Requirement:
Below are some entries. Return exactly the lines from the one with "notebook (violet) (1st from left)" through the final line, leaving out any pictures.
========================
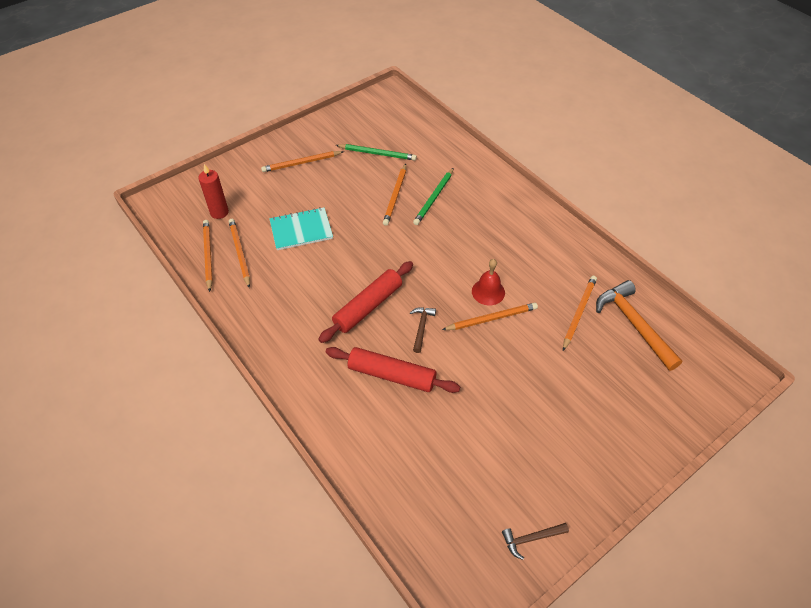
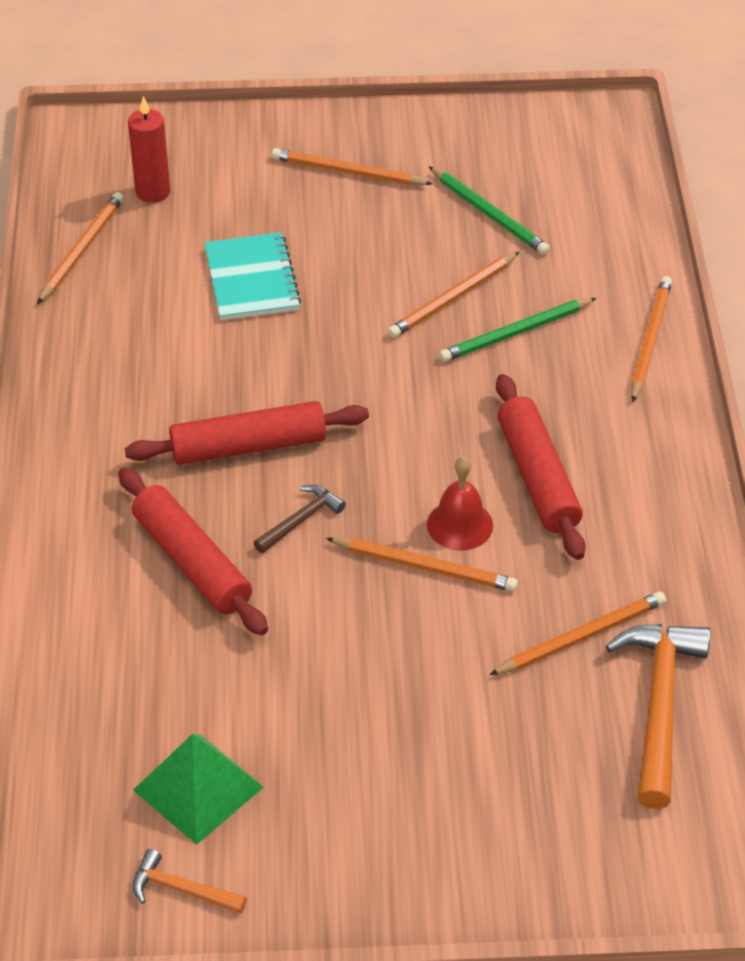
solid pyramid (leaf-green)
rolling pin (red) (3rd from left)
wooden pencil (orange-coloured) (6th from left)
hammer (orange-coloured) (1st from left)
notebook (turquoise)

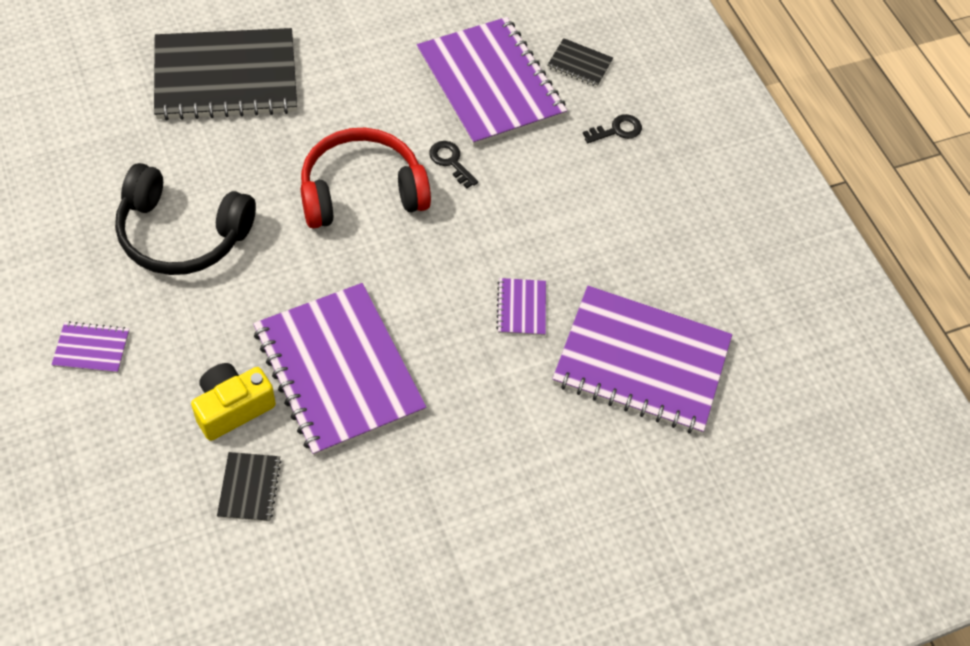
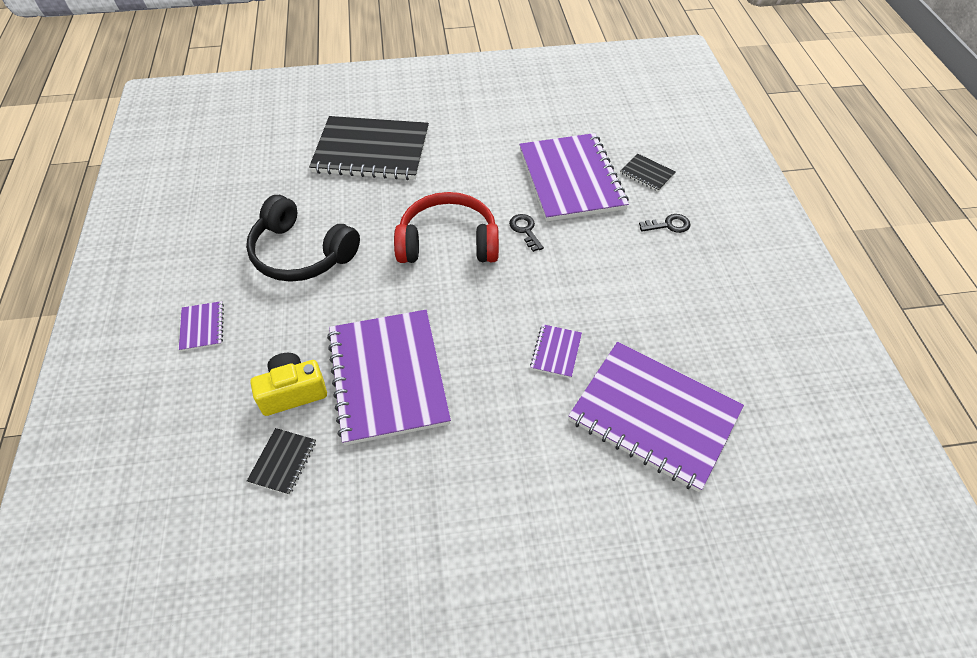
notebook (violet) (1st from left)

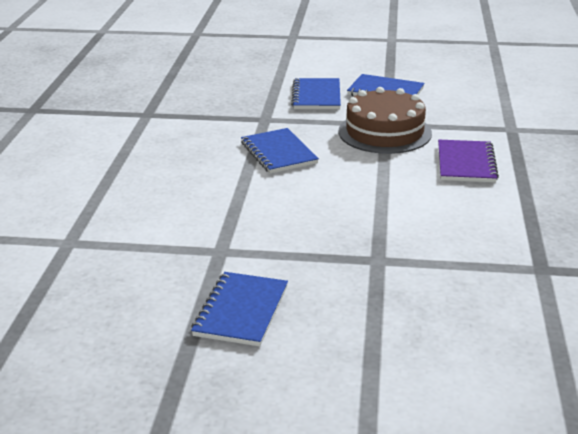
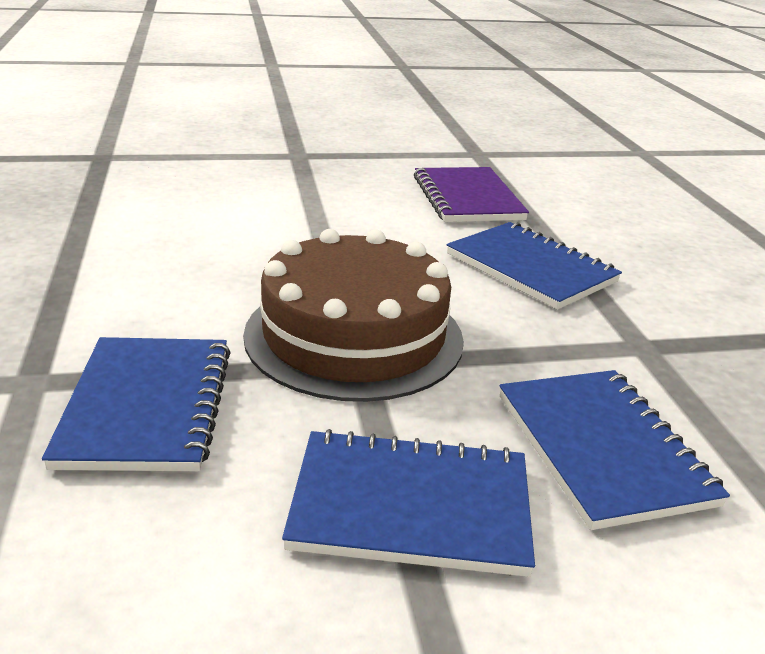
notebook (royal blue) (1st from left)
notebook (violet)

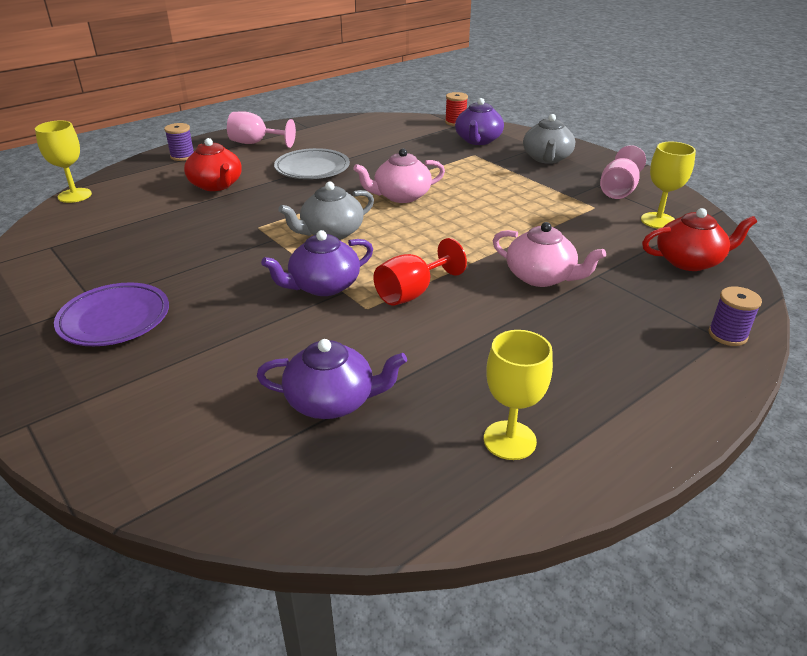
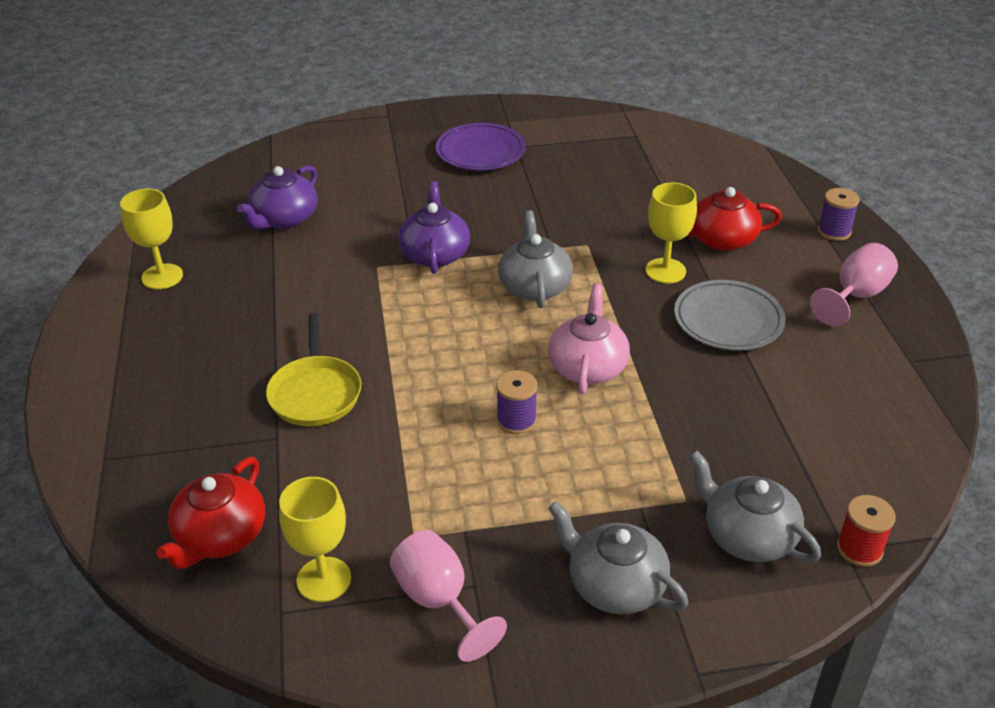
goblet (red)
goblet (golden) (3rd from left)
bobbin (violet) (1st from left)
skillet (golden)
china teapot (grey) (3rd from left)

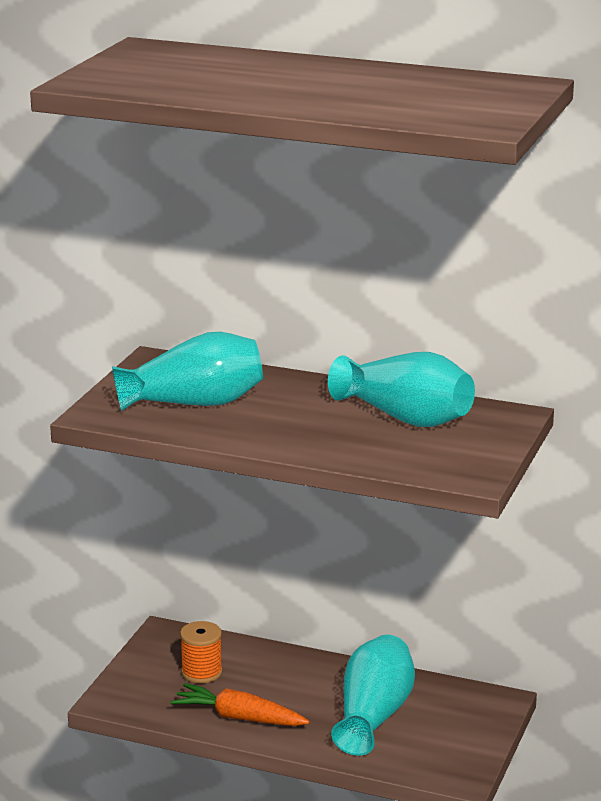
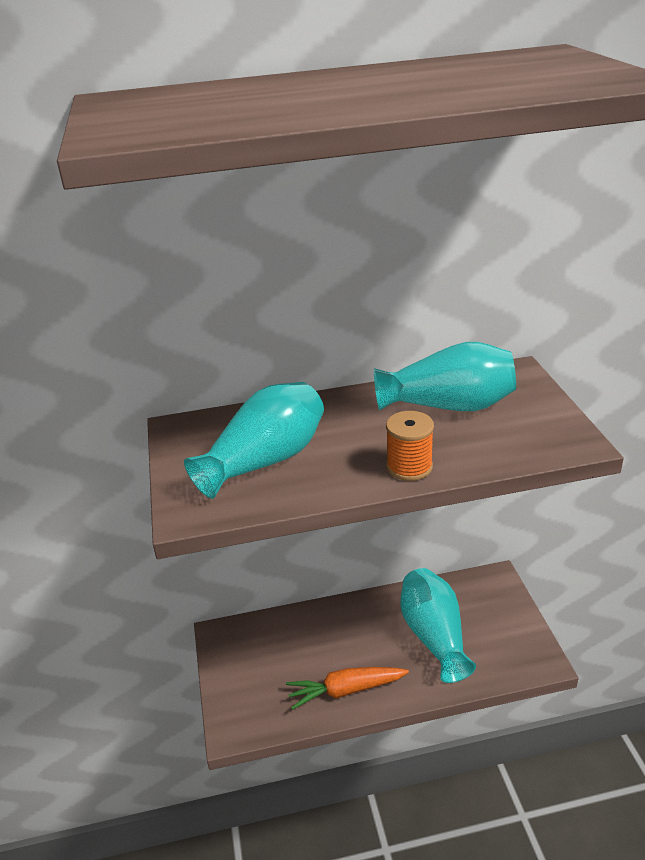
bobbin (orange-coloured)

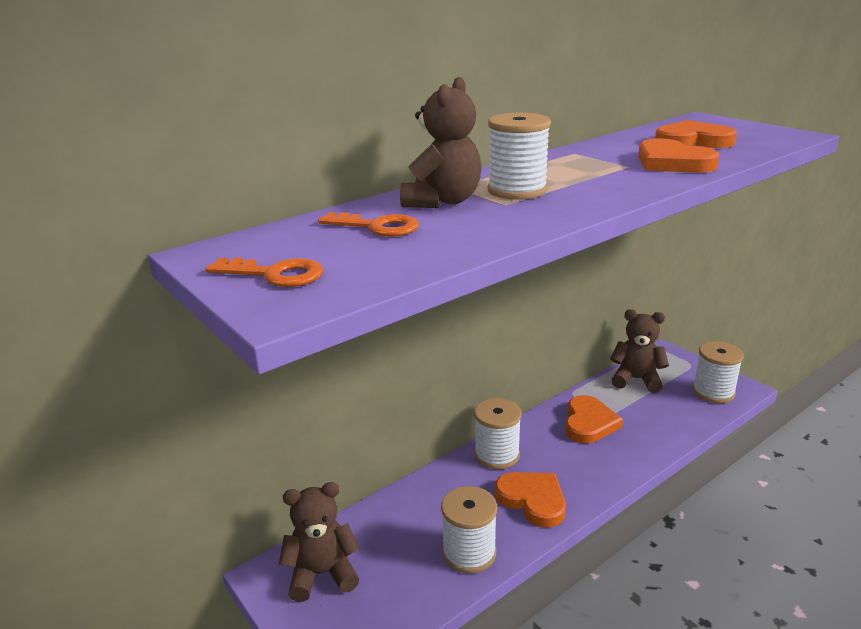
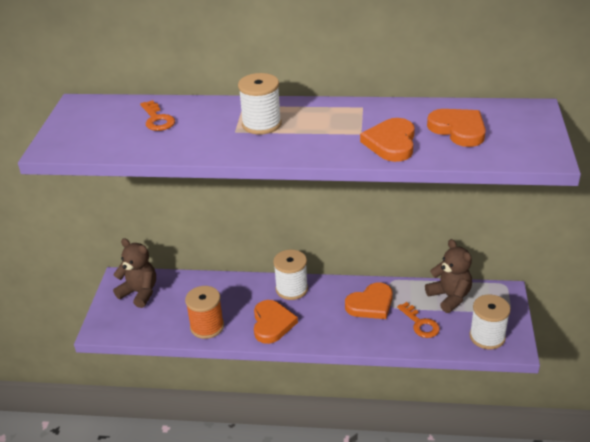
teddy bear (dark brown) (2nd from left in the first image)
door key (orange-coloured) (2nd from left)
bobbin (orange-coloured)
========================
Task response:
notebook (violet) (1st from left)

notebook (royal blue) (1st from left)
notebook (violet)

goblet (red)
goblet (golden) (3rd from left)
bobbin (violet) (1st from left)
skillet (golden)
china teapot (grey) (3rd from left)

bobbin (orange-coloured)

teddy bear (dark brown) (2nd from left in the first image)
door key (orange-coloured) (2nd from left)
bobbin (orange-coloured)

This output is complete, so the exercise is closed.